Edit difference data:

=== Section Start ===

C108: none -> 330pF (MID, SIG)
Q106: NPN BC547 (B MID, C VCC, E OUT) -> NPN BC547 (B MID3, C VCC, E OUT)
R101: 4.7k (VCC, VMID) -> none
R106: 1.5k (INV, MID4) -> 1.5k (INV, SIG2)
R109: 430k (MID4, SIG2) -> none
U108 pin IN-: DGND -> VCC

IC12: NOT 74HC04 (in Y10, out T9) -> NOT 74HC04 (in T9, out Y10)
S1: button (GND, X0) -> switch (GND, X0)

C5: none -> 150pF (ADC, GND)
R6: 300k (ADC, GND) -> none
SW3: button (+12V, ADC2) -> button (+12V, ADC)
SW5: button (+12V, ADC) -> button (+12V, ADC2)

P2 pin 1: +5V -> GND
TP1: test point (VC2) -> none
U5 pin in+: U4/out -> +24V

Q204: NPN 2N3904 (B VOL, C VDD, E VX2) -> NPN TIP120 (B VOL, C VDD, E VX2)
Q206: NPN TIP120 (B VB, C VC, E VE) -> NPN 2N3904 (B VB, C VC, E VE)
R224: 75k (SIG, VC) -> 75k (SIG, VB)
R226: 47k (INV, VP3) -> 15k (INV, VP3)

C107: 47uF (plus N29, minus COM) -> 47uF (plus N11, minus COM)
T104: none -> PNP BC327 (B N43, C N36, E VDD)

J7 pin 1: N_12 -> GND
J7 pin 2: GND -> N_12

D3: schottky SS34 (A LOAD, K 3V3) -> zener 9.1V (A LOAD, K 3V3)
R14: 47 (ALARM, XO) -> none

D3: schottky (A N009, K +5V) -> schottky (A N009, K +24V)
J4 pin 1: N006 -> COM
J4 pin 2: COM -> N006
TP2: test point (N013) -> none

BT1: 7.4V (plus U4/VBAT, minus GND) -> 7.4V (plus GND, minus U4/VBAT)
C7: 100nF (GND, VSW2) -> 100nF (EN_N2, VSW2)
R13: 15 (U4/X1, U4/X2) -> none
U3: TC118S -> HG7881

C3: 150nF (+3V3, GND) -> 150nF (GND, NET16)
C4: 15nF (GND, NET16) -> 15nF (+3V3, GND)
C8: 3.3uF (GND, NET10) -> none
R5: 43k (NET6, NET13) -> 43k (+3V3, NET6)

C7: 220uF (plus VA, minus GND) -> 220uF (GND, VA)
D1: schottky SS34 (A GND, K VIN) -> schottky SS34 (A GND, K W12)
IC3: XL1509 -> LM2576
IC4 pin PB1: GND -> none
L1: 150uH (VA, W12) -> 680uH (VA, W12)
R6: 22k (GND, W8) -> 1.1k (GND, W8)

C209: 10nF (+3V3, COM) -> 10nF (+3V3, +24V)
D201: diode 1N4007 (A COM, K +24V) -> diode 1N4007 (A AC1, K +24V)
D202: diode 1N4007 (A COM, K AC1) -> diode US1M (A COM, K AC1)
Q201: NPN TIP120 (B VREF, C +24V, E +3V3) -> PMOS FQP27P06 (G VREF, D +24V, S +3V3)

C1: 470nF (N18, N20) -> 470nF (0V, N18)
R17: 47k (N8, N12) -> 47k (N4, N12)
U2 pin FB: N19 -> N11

=== Section End ===

Exercise prompt.
Your task is to write out, exactly, the line that contains "C7: 220uF (plus" and each line after it to the end of the data, with no other lines.

Written answer.
C7: 220uF (plus VA, minus GND) -> 220uF (GND, VA)
D1: schottky SS34 (A GND, K VIN) -> schottky SS34 (A GND, K W12)
IC3: XL1509 -> LM2576
IC4 pin PB1: GND -> none
L1: 150uH (VA, W12) -> 680uH (VA, W12)
R6: 22k (GND, W8) -> 1.1k (GND, W8)

C209: 10nF (+3V3, COM) -> 10nF (+3V3, +24V)
D201: diode 1N4007 (A COM, K +24V) -> diode 1N4007 (A AC1, K +24V)
D202: diode 1N4007 (A COM, K AC1) -> diode US1M (A COM, K AC1)
Q201: NPN TIP120 (B VREF, C +24V, E +3V3) -> PMOS FQP27P06 (G VREF, D +24V, S +3V3)

C1: 470nF (N18, N20) -> 470nF (0V, N18)
R17: 47k (N8, N12) -> 47k (N4, N12)
U2 pin FB: N19 -> N11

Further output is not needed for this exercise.